Problem details: Below is a listing from which only part is wanted; return exactly the lines from the one with "red pear [568,88,613,167]" up to and including the one with "none -> blue marker [601,431,645,508]".

-------- Data supplied

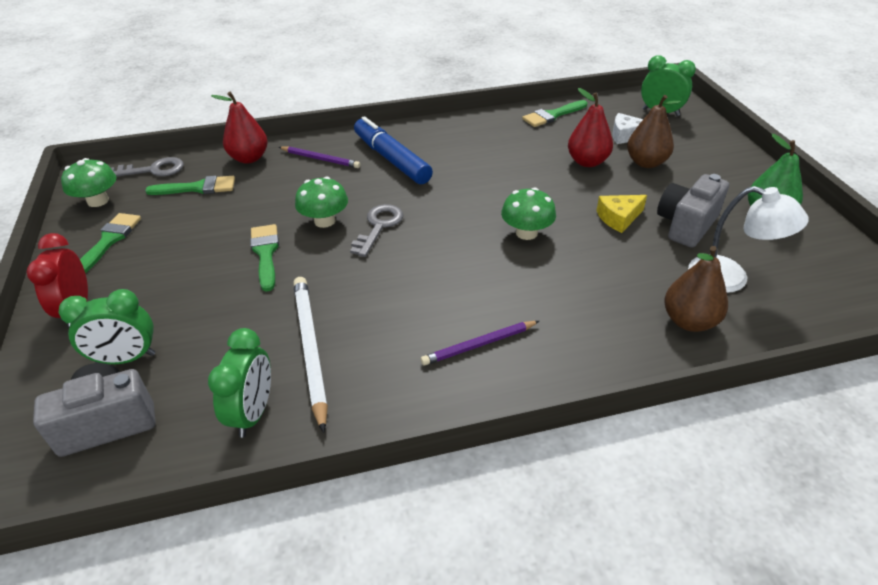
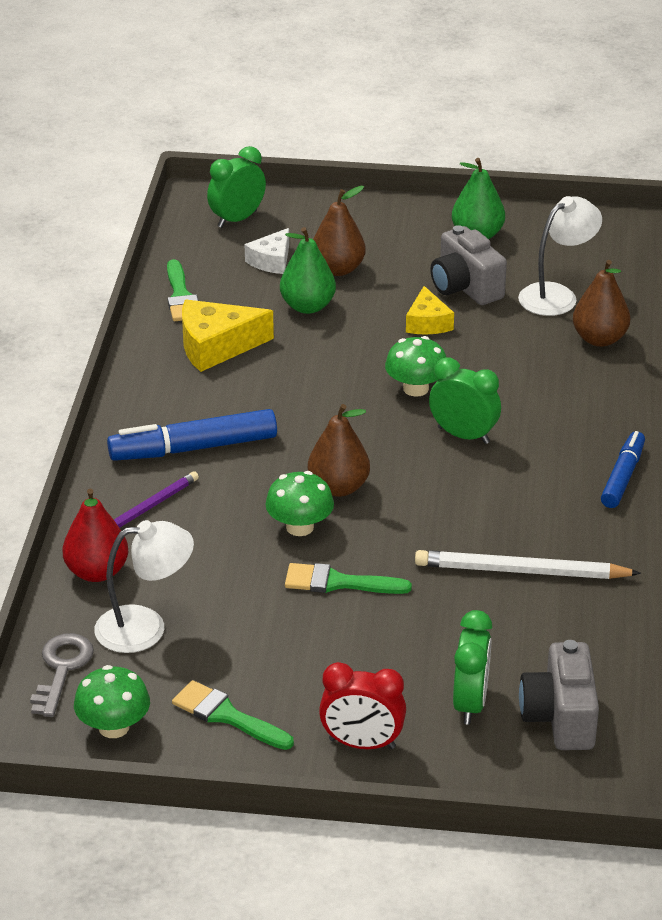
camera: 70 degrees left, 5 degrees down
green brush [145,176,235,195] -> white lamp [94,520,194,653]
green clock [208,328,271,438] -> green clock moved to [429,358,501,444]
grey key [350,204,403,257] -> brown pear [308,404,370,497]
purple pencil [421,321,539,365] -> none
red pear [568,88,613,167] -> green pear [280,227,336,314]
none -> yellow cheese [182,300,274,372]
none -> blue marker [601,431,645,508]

----------------
-------- Data supplied

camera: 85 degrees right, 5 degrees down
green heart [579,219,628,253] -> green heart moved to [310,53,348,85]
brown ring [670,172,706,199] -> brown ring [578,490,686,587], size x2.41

----------------

Problem solution:
red pear [568,88,613,167] -> green pear [280,227,336,314]
none -> yellow cheese [182,300,274,372]
none -> blue marker [601,431,645,508]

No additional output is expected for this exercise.